§ EXERCISE AIM: Of all the lines in the entries below, give again exactly those starting at the line containing "R20: 100k (SIG27, SIG29) -> 100k (SIG29, VA)" and ending at the line containing "R15: none -> 200k (CTL2, IC6/DIS)", both ends included, and no others.

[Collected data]
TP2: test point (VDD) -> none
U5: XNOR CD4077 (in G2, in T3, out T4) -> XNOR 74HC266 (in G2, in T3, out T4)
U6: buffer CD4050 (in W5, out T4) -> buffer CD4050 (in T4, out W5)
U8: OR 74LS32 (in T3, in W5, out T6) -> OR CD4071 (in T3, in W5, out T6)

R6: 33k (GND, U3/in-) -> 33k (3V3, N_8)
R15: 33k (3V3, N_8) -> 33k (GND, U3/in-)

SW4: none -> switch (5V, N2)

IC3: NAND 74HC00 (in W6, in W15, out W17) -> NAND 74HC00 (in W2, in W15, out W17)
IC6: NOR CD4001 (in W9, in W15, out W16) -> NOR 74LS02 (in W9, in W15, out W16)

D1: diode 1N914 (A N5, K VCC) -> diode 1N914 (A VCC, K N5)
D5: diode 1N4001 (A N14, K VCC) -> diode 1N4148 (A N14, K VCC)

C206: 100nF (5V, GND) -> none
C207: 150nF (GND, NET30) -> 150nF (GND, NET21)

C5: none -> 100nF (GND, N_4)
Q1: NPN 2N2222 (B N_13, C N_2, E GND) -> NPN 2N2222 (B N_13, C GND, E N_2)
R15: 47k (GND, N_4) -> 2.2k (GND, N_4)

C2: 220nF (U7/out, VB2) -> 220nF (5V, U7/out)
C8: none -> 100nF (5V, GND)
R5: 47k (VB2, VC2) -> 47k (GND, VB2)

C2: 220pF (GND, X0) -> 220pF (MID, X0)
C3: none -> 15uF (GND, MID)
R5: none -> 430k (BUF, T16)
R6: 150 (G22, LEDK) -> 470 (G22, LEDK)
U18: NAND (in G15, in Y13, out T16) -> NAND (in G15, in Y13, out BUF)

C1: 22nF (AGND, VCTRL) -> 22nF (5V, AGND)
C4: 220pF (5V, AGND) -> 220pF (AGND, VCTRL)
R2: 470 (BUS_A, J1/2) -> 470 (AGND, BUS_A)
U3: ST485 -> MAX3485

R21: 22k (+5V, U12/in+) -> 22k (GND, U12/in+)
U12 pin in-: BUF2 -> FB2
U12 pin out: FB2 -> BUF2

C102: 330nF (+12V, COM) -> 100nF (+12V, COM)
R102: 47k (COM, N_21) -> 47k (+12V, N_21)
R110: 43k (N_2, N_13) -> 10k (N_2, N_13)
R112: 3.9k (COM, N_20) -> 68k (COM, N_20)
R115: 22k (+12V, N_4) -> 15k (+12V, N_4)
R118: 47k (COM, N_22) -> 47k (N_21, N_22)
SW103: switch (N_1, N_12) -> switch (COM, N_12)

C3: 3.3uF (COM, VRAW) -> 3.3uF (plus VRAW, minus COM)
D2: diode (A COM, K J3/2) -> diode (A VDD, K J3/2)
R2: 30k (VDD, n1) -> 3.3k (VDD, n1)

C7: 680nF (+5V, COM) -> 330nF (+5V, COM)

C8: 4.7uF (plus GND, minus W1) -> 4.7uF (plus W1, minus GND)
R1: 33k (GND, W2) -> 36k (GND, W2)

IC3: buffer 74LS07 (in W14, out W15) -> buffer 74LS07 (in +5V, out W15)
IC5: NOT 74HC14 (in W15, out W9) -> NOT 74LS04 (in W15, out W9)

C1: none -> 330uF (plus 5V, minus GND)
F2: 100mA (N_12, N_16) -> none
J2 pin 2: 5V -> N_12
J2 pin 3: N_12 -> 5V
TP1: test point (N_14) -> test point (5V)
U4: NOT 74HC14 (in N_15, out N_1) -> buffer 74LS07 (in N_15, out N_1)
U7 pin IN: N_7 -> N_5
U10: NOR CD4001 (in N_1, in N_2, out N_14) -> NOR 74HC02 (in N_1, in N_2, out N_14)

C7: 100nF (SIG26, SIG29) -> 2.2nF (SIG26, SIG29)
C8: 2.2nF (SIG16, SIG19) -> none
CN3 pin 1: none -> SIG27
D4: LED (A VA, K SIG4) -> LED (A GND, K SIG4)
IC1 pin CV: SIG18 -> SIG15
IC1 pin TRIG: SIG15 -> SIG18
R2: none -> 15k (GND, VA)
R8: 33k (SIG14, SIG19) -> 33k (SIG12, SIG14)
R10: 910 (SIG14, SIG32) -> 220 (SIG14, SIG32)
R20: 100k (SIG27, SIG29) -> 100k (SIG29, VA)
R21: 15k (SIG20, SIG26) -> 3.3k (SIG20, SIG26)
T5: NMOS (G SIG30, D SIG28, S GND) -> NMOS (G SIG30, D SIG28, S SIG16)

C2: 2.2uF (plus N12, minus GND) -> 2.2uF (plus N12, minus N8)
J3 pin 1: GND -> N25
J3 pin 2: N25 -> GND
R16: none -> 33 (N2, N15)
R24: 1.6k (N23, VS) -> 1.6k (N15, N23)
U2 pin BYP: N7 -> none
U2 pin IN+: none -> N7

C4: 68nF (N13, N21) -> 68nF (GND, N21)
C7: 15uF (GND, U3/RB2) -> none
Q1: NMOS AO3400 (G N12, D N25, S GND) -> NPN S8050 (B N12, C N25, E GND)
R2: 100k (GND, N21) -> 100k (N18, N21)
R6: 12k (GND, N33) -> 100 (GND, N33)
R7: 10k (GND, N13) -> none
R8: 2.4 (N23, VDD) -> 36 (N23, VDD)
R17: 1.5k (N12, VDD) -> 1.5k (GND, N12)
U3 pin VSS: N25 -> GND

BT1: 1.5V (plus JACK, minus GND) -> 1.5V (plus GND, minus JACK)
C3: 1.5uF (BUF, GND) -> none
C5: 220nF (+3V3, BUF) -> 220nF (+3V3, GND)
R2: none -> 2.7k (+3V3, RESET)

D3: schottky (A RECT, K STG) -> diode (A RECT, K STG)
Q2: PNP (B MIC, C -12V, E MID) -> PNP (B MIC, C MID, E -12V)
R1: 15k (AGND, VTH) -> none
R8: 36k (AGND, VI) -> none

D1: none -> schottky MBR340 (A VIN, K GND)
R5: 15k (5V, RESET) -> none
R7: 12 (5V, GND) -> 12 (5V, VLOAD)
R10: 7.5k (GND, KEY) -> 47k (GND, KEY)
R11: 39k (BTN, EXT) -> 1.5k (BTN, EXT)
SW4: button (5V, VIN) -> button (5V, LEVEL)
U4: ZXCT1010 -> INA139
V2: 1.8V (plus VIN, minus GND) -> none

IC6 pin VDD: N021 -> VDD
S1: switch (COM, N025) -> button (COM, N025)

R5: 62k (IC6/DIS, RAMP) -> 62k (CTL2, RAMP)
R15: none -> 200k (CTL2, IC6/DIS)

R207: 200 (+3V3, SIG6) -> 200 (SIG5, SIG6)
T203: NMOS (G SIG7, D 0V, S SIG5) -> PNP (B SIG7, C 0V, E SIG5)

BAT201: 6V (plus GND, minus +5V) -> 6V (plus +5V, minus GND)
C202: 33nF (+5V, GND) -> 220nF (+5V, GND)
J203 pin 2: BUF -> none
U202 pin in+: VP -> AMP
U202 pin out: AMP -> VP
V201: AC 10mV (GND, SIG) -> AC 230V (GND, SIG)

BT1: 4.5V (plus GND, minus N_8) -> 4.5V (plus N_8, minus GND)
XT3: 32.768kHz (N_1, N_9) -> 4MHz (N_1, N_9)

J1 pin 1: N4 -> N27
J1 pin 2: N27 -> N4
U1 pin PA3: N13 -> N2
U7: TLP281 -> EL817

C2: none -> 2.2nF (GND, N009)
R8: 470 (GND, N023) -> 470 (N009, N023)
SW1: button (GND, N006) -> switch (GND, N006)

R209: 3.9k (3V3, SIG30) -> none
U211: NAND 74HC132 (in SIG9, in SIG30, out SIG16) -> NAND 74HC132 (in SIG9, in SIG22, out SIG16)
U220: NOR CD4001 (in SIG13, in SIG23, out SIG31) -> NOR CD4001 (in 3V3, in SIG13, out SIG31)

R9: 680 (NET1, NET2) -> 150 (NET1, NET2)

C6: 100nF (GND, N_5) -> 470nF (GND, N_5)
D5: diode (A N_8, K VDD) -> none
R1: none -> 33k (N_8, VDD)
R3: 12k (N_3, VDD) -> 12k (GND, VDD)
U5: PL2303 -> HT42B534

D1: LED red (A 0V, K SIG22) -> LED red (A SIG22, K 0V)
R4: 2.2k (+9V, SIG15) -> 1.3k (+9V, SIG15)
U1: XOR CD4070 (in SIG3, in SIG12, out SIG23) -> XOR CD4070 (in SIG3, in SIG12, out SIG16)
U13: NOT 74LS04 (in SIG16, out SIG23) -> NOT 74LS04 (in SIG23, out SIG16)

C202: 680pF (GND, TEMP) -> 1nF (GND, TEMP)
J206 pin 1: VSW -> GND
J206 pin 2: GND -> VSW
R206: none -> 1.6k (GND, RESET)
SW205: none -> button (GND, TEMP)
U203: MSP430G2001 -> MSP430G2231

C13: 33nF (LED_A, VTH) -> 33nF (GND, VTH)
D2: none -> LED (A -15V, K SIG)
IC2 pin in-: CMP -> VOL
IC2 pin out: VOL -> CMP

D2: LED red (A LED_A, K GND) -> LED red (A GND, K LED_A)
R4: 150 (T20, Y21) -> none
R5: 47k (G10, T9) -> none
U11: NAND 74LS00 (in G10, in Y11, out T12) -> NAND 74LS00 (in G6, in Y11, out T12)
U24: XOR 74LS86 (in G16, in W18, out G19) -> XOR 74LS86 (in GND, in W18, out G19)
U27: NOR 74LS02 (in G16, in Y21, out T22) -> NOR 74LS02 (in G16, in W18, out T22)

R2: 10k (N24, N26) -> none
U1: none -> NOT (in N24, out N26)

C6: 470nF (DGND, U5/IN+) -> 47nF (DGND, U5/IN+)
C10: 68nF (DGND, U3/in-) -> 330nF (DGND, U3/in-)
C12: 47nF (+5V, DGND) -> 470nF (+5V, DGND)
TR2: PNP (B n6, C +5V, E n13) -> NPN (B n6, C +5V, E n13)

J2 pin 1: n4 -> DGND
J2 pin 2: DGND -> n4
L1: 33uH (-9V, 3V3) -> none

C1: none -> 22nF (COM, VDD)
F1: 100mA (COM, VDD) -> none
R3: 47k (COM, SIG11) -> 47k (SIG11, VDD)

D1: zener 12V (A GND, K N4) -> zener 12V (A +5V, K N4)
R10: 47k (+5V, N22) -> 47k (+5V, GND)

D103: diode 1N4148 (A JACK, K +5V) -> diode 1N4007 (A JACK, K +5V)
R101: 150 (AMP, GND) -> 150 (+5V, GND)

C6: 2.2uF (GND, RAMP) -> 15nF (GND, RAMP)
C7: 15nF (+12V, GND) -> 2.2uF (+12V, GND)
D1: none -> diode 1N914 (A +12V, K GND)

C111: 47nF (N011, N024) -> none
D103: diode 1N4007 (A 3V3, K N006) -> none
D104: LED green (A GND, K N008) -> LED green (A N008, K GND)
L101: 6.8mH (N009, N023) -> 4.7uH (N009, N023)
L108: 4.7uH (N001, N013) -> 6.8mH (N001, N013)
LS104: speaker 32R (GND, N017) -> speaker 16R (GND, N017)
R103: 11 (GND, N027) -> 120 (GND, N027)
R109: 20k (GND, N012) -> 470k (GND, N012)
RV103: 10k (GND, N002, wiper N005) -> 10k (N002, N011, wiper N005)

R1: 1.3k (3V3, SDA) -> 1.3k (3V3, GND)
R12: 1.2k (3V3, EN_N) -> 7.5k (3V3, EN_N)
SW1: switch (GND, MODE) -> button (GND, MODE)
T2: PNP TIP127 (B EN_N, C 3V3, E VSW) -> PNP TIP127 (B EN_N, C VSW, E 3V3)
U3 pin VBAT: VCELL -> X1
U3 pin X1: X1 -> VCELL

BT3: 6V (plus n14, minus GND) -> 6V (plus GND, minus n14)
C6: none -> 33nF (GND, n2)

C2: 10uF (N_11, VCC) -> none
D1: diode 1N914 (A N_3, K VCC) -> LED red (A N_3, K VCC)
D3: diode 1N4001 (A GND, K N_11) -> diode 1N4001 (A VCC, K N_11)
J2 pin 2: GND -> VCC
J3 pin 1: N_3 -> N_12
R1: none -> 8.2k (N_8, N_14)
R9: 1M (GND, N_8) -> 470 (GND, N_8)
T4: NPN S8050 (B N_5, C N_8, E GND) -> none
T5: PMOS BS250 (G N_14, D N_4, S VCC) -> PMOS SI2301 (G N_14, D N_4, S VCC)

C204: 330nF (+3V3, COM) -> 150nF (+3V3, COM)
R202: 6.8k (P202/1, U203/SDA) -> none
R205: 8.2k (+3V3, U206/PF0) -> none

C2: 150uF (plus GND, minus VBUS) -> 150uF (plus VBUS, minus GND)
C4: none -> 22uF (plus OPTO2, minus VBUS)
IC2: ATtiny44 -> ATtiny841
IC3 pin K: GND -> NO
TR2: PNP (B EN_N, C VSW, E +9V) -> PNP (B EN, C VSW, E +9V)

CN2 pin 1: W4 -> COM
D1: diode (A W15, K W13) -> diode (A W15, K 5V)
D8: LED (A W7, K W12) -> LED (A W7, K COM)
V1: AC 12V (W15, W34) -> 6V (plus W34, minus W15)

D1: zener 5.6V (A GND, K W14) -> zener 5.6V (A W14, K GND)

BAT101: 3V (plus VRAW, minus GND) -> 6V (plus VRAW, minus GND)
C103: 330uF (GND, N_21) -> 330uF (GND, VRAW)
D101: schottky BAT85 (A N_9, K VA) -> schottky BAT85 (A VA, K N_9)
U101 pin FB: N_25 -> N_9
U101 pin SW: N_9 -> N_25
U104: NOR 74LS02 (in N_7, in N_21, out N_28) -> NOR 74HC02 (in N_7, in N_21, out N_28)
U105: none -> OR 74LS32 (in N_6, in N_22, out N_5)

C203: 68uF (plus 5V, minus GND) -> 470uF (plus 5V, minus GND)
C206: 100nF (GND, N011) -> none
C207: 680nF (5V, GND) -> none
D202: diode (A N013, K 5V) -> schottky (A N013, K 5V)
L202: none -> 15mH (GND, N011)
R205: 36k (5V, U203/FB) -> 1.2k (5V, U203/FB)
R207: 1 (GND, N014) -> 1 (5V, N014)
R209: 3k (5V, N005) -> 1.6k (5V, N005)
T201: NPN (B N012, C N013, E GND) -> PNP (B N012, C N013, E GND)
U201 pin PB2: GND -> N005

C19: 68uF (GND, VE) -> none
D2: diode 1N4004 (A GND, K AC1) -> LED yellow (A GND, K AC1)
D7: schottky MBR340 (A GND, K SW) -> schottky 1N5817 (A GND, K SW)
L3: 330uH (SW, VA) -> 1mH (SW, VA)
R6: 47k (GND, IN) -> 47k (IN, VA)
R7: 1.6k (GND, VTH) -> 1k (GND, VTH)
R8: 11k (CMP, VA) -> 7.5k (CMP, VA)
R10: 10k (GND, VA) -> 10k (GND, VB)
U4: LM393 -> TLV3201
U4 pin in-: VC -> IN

§ RESULT OF THIS EXERCISE:
R20: 100k (SIG27, SIG29) -> 100k (SIG29, VA)
R21: 15k (SIG20, SIG26) -> 3.3k (SIG20, SIG26)
T5: NMOS (G SIG30, D SIG28, S GND) -> NMOS (G SIG30, D SIG28, S SIG16)

C2: 2.2uF (plus N12, minus GND) -> 2.2uF (plus N12, minus N8)
J3 pin 1: GND -> N25
J3 pin 2: N25 -> GND
R16: none -> 33 (N2, N15)
R24: 1.6k (N23, VS) -> 1.6k (N15, N23)
U2 pin BYP: N7 -> none
U2 pin IN+: none -> N7

C4: 68nF (N13, N21) -> 68nF (GND, N21)
C7: 15uF (GND, U3/RB2) -> none
Q1: NMOS AO3400 (G N12, D N25, S GND) -> NPN S8050 (B N12, C N25, E GND)
R2: 100k (GND, N21) -> 100k (N18, N21)
R6: 12k (GND, N33) -> 100 (GND, N33)
R7: 10k (GND, N13) -> none
R8: 2.4 (N23, VDD) -> 36 (N23, VDD)
R17: 1.5k (N12, VDD) -> 1.5k (GND, N12)
U3 pin VSS: N25 -> GND

BT1: 1.5V (plus JACK, minus GND) -> 1.5V (plus GND, minus JACK)
C3: 1.5uF (BUF, GND) -> none
C5: 220nF (+3V3, BUF) -> 220nF (+3V3, GND)
R2: none -> 2.7k (+3V3, RESET)

D3: schottky (A RECT, K STG) -> diode (A RECT, K STG)
Q2: PNP (B MIC, C -12V, E MID) -> PNP (B MIC, C MID, E -12V)
R1: 15k (AGND, VTH) -> none
R8: 36k (AGND, VI) -> none

D1: none -> schottky MBR340 (A VIN, K GND)
R5: 15k (5V, RESET) -> none
R7: 12 (5V, GND) -> 12 (5V, VLOAD)
R10: 7.5k (GND, KEY) -> 47k (GND, KEY)
R11: 39k (BTN, EXT) -> 1.5k (BTN, EXT)
SW4: button (5V, VIN) -> button (5V, LEVEL)
U4: ZXCT1010 -> INA139
V2: 1.8V (plus VIN, minus GND) -> none

IC6 pin VDD: N021 -> VDD
S1: switch (COM, N025) -> button (COM, N025)

R5: 62k (IC6/DIS, RAMP) -> 62k (CTL2, RAMP)
R15: none -> 200k (CTL2, IC6/DIS)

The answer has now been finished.